[Before-and-after object listings]
/---
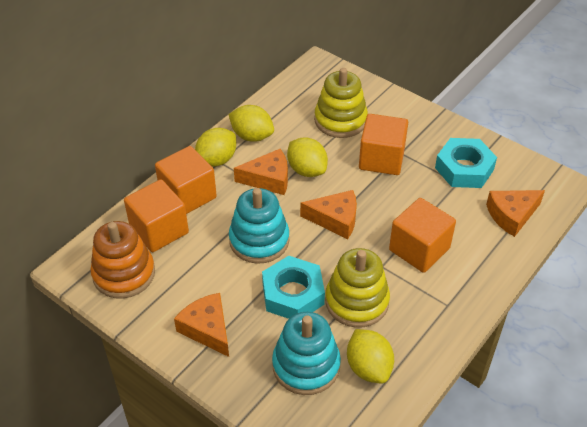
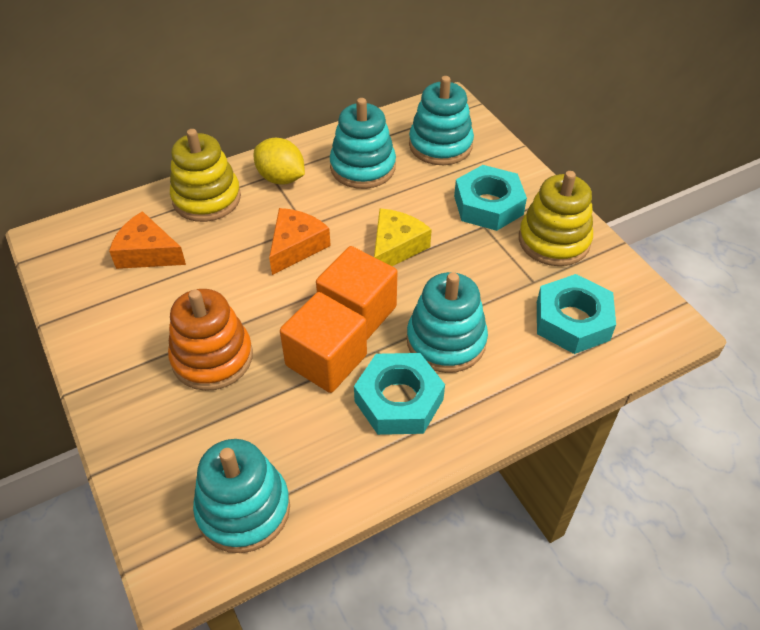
orange cheese: 4 -> 2
orange cube: 4 -> 2
turquoise nut: 2 -> 3
turquoise stacking toy: 2 -> 4
yellow cheese: 0 -> 1
yellow lemon: 4 -> 1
\---
• Problem details:
May I have exactly the lines from the one containing "turquoise nut: 2 -> 3" through the last line of the data, both included?

• Output below:
turquoise nut: 2 -> 3
turquoise stacking toy: 2 -> 4
yellow cheese: 0 -> 1
yellow lemon: 4 -> 1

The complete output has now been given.